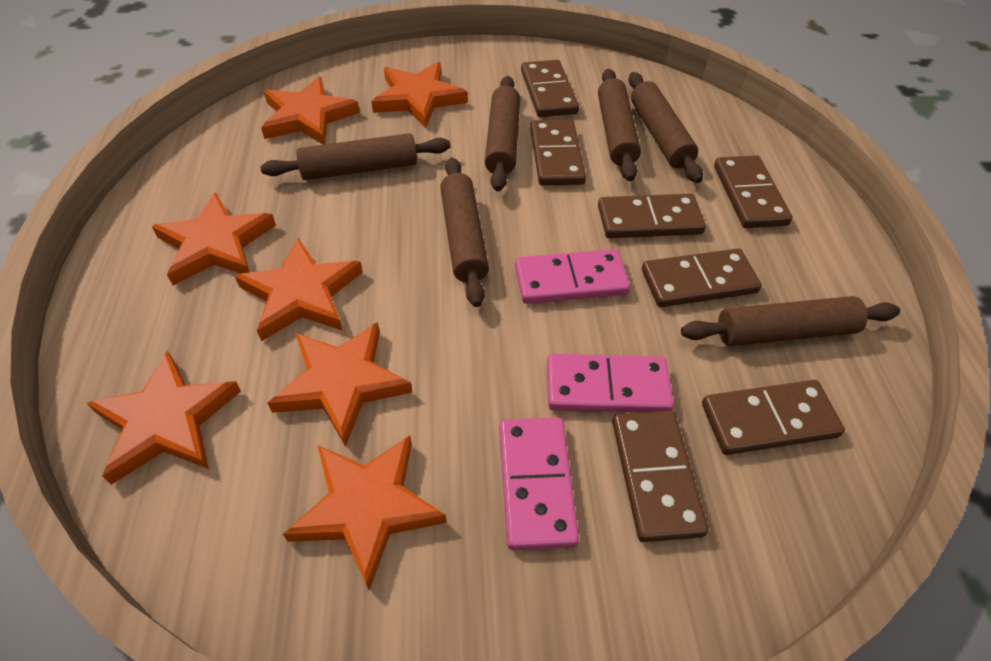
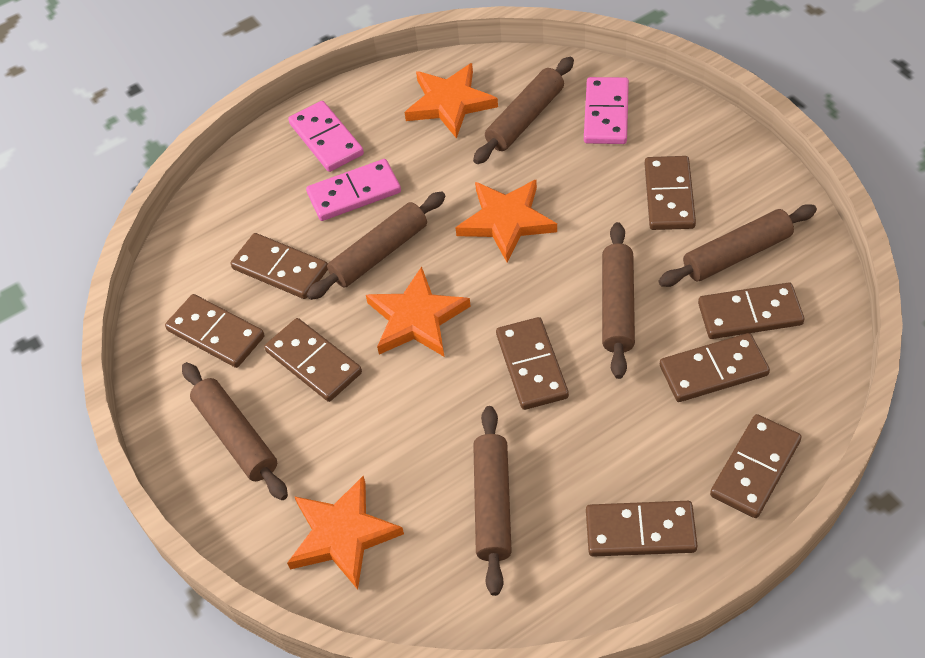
brown domino: [521,60,579,117] [530,120,586,186] [598,194,706,238] [612,410,709,542] [642,248,762,307] [702,380,845,455] [714,155,793,228] = 7 -> [165,294,264,368] [231,233,328,299] [264,318,362,402] [496,317,569,410] [586,501,697,557] [645,156,696,230] [660,333,770,402] [698,282,804,339] [710,414,801,518] = 9
orange star: [87,350,241,485] [152,192,276,286] [235,238,363,341] [261,77,360,145] [268,322,412,447] [283,435,447,590] [371,62,468,128] = 7 -> [287,476,404,589] [366,266,471,356] [404,63,498,139] [455,180,557,262] = 4

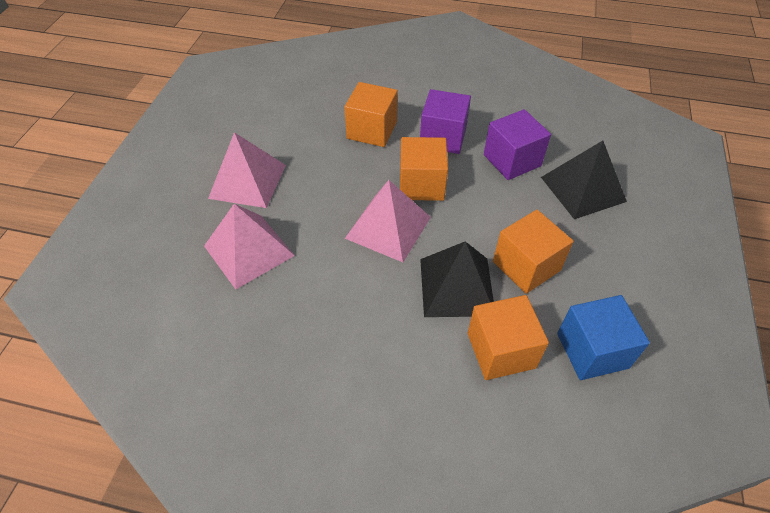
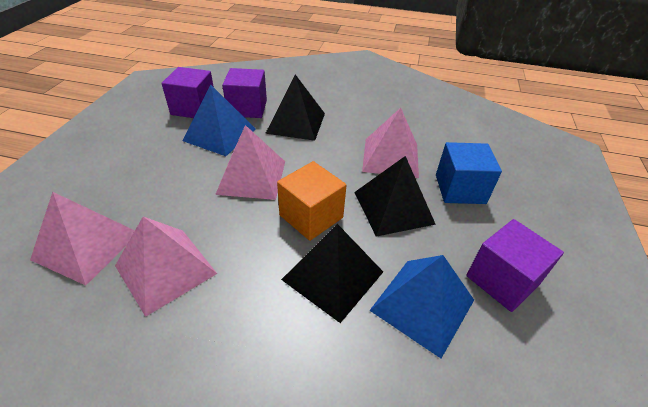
black pyramid: [420,241,494,317] [541,141,627,219] = 2 -> [265,74,325,141] [281,224,383,323] [354,156,436,237] = 3
blue pyramid: none = 0 -> [183,85,256,156] [369,255,474,358] = 2
orange cube: [344,82,398,147] [400,137,448,201] [468,295,549,380] [493,210,574,294] = 4 -> [277,161,346,241] = 1
pink pyramid: [204,204,295,289] [208,132,286,208] [345,180,431,262] = 3 -> [30,192,135,286] [115,217,217,317] [215,125,285,200] [362,108,419,178] = 4
purple cube: [420,89,471,154] [484,109,551,180] = 2 -> [162,67,214,118] [222,68,267,118] [466,219,564,312] = 3

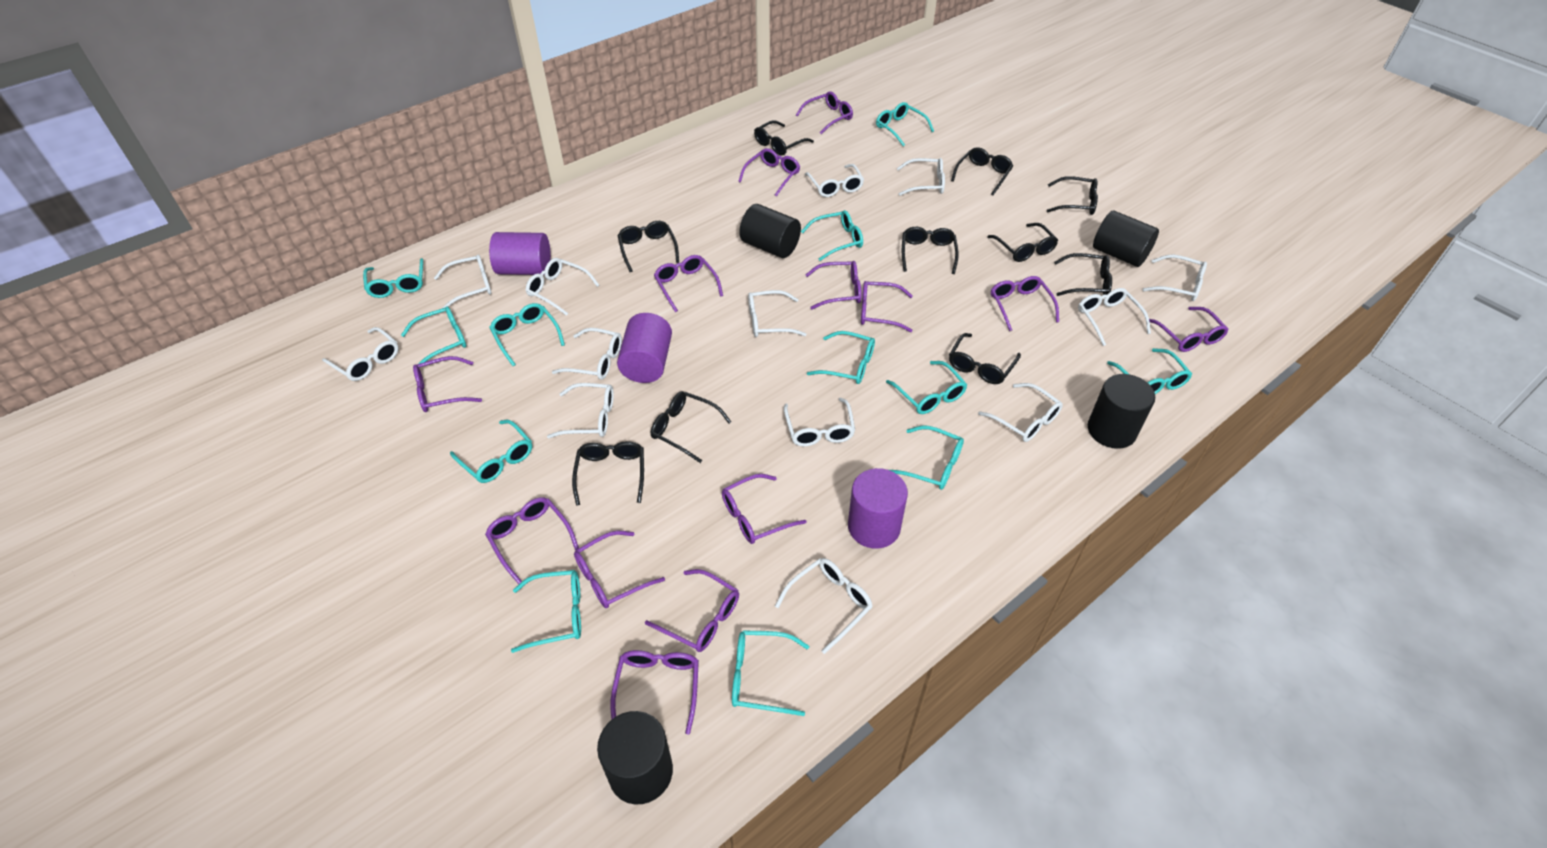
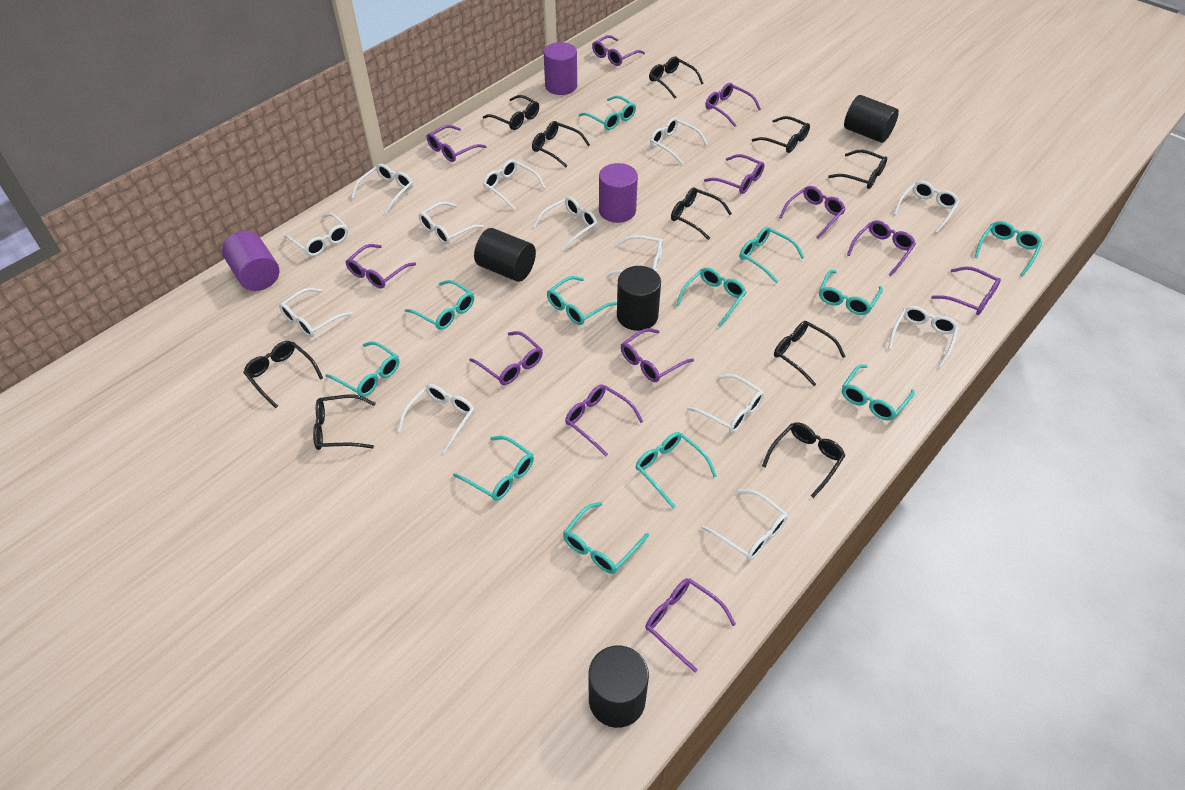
purple glasses: [413,356,482,412] [485,497,579,584] [574,531,665,608] [610,650,699,735] [645,569,739,652] [654,255,723,312] [722,474,807,544] [738,148,800,197] [796,91,853,134] [805,261,862,310] [861,281,913,332] [991,276,1059,331] [1149,307,1229,352] = 13 -> [345,244,416,289] [427,125,487,162] [469,331,543,385] [565,384,643,456] [592,35,645,66] [621,328,694,382] [645,578,736,672] [704,154,764,194] [705,83,761,127] [779,186,846,239] [847,220,916,276] [931,266,1001,315] = 12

> [What to produce]:
Write out, exactly and with no pictures, the lines of the data from the first through the line containing "blue pyramid: none".

> [Response below]:
brown domino: [521,60,579,117] [530,120,586,186] [598,194,706,238] [612,410,709,542] [642,248,762,307] [702,380,845,455] [714,155,793,228] = 7 -> [165,294,264,368] [231,233,328,299] [264,318,362,402] [496,317,569,410] [586,501,697,557] [645,156,696,230] [660,333,770,402] [698,282,804,339] [710,414,801,518] = 9
orange star: [87,350,241,485] [152,192,276,286] [235,238,363,341] [261,77,360,145] [268,322,412,447] [283,435,447,590] [371,62,468,128] = 7 -> [287,476,404,589] [366,266,471,356] [404,63,498,139] [455,180,557,262] = 4

black pyramid: [420,241,494,317] [541,141,627,219] = 2 -> [265,74,325,141] [281,224,383,323] [354,156,436,237] = 3
blue pyramid: none = 0 -> [183,85,256,156] [369,255,474,358] = 2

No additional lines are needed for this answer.